WHAT TO WORK ON:
Everything from the line containing "pink dice: 5 -> 6" through the last line of the records must be returned verbatim, and nothing outside that range.

DATA UNDER STUDY:
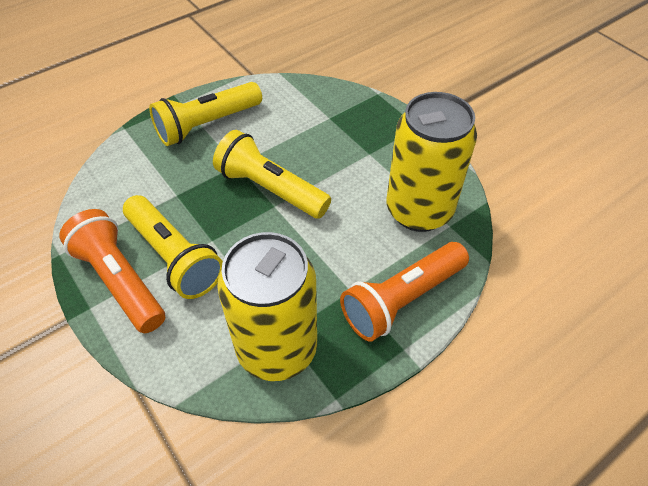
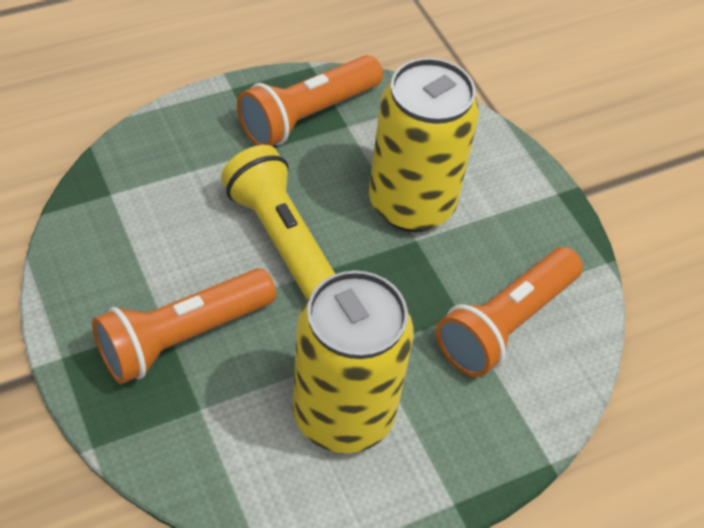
orange flashlight: 2 -> 3
yellow flashlight: 3 -> 1

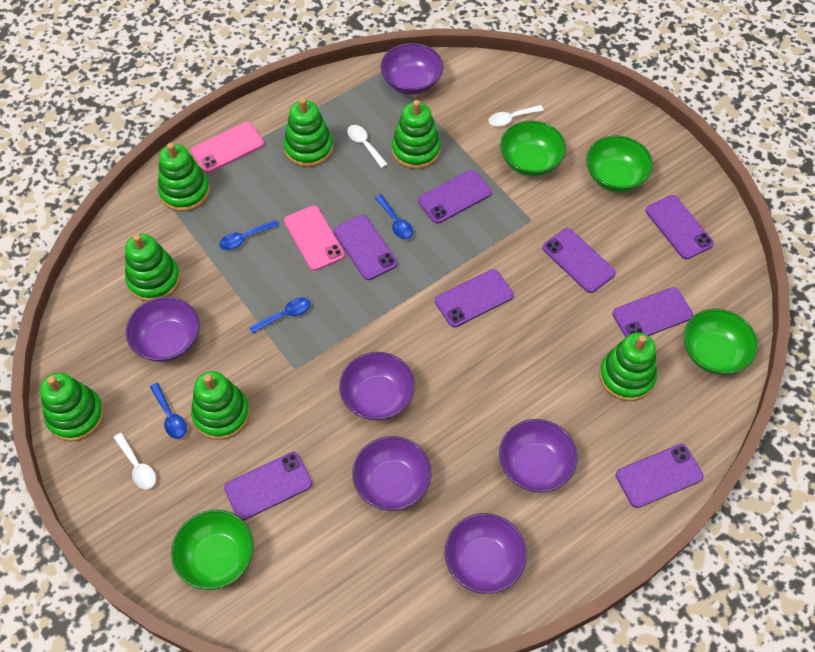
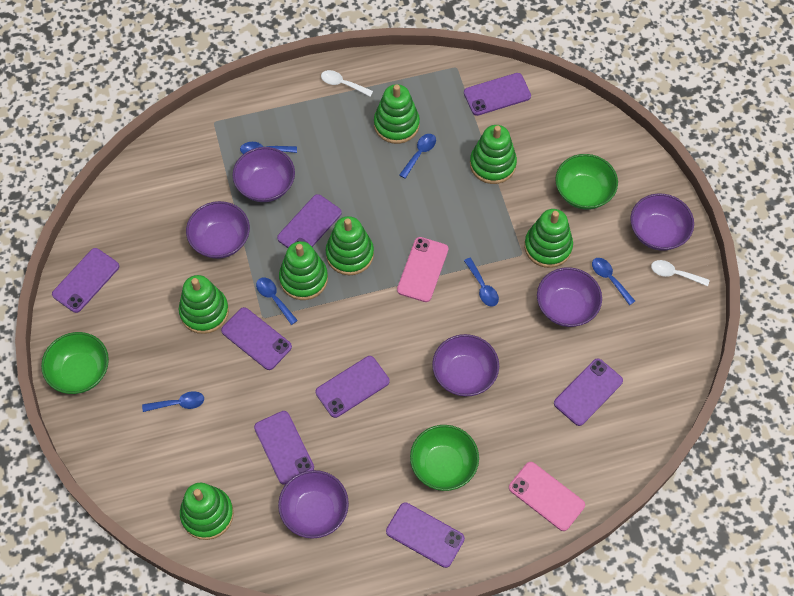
blue spoon: 4 -> 6
green bowl: 4 -> 3
white spoon: 3 -> 2

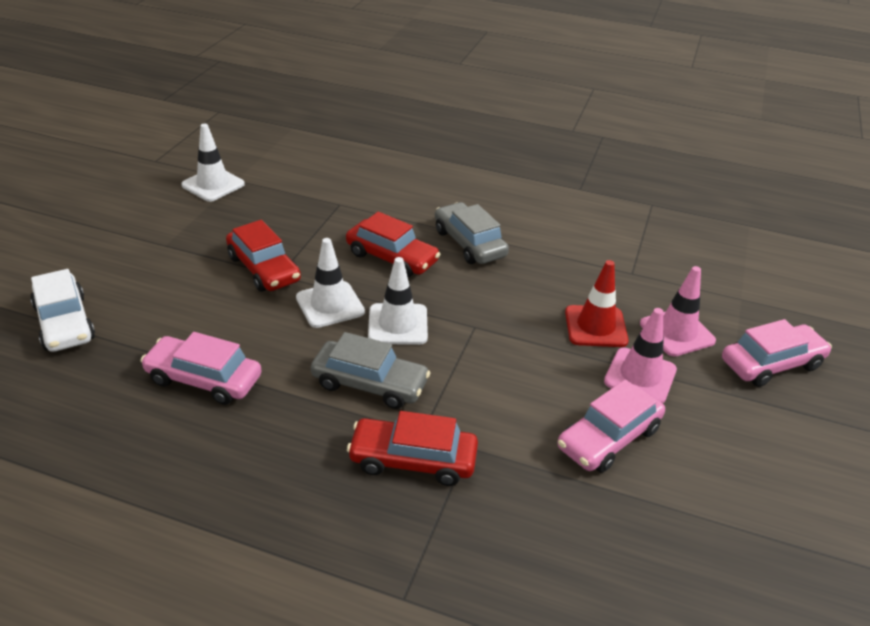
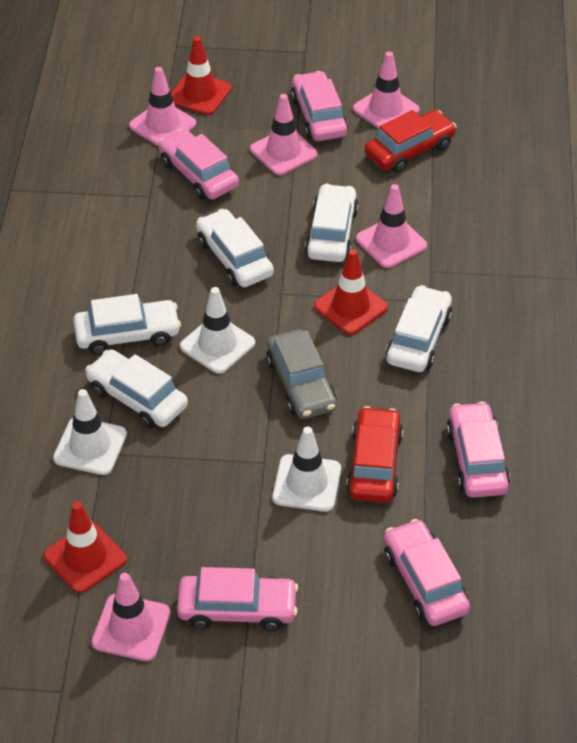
grey car: 2 -> 1
pink car: 3 -> 5
pink traffic cone: 2 -> 5
red car: 3 -> 2
red traffic cone: 1 -> 3
white car: 1 -> 5

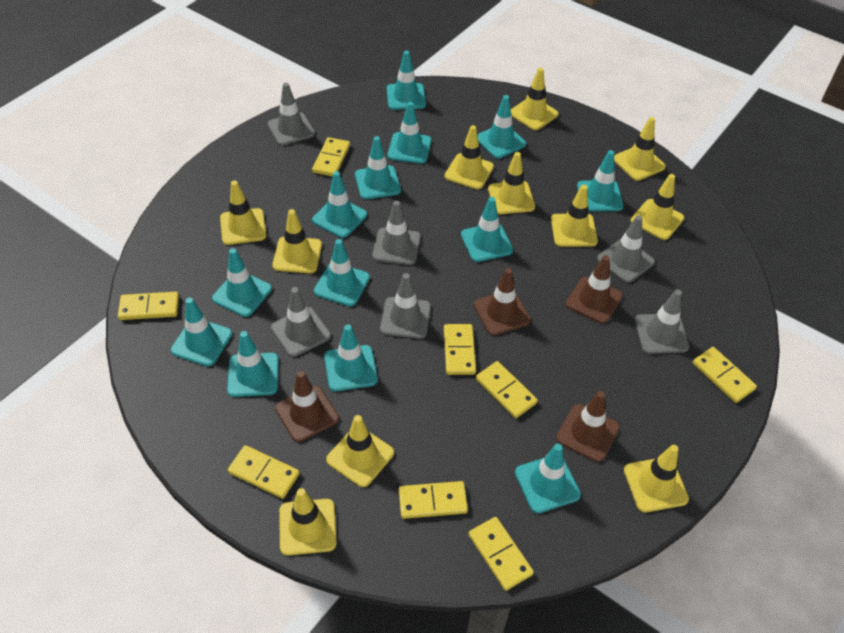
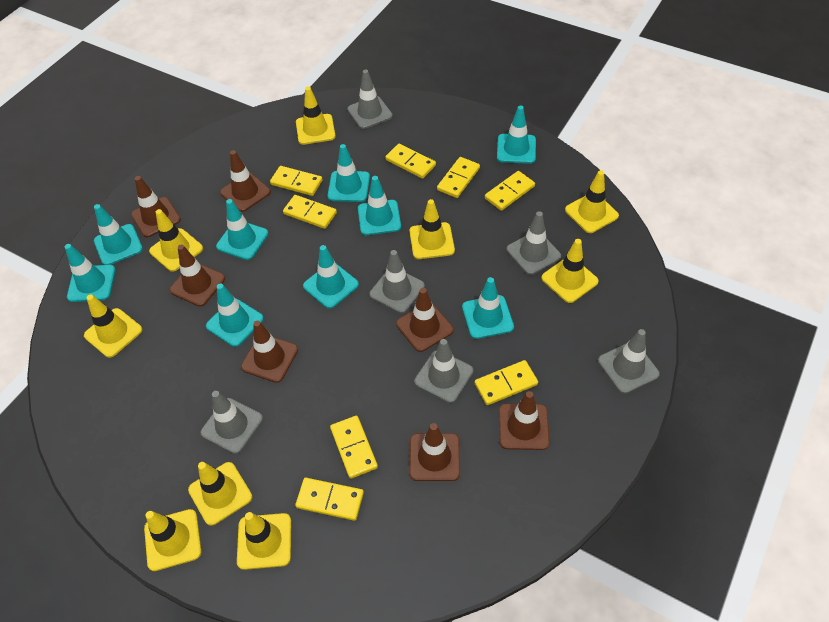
brown traffic cone: 4 -> 7
turquoise traffic cone: 13 -> 9
yellow traffic cone: 11 -> 9

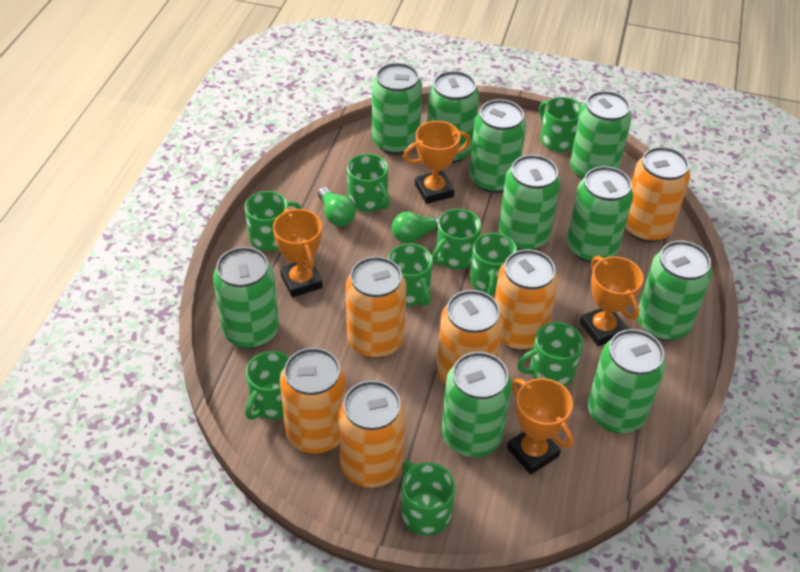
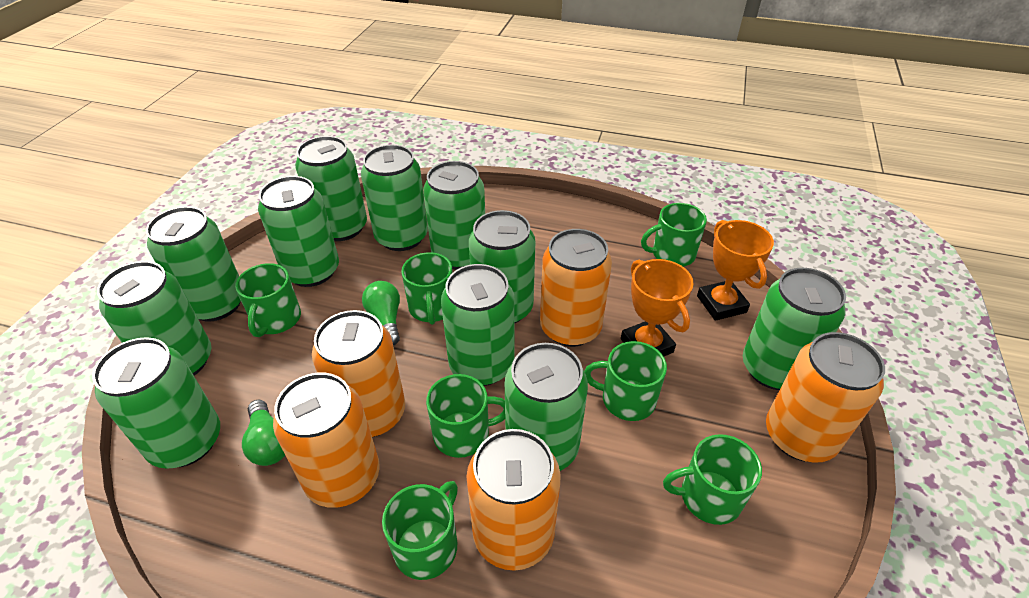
green can: 10 -> 11
green mug: 9 -> 7
orange can: 6 -> 5
orange trophy: 4 -> 2

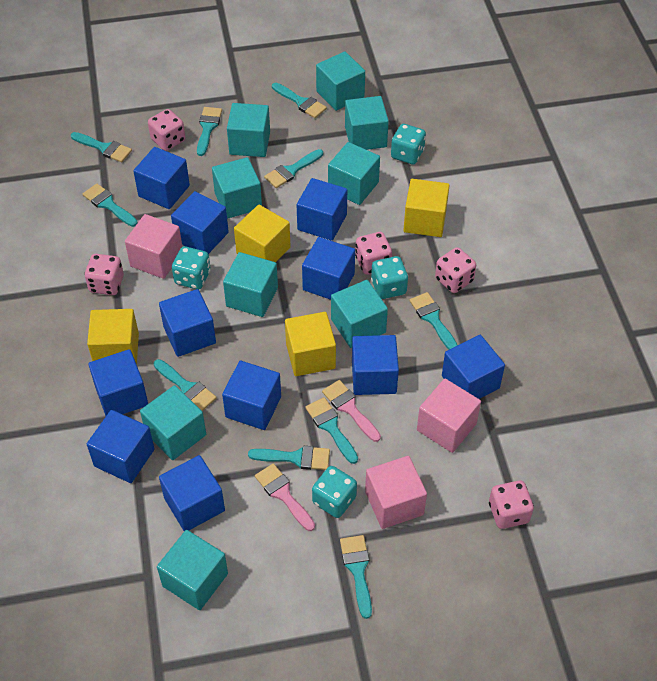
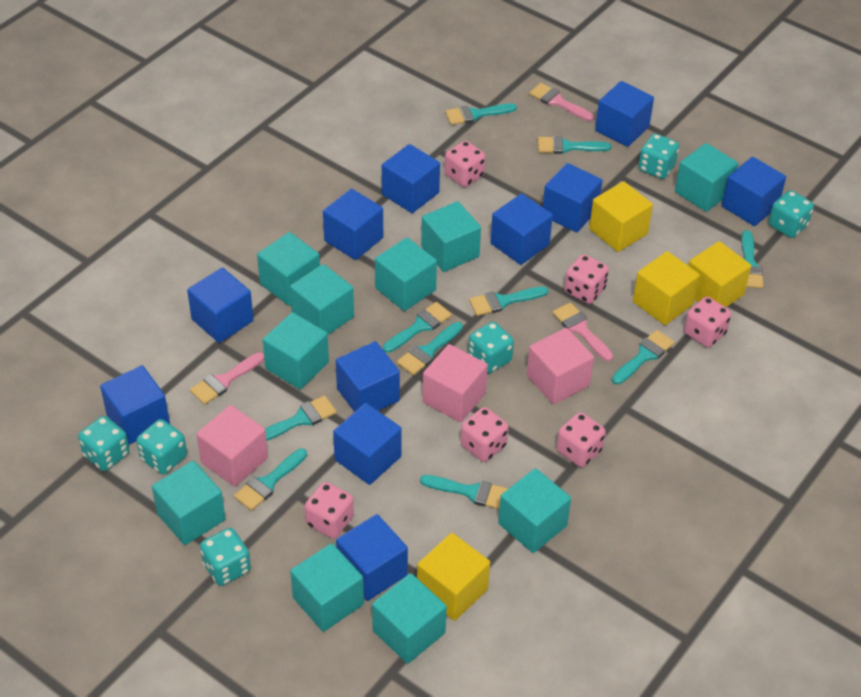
pink brush: 2 -> 3
pink dice: 5 -> 6
turquoise cube: 9 -> 10
turquoise dice: 4 -> 6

ANSWER TO THE EXERCISE:
pink dice: 5 -> 6
turquoise cube: 9 -> 10
turquoise dice: 4 -> 6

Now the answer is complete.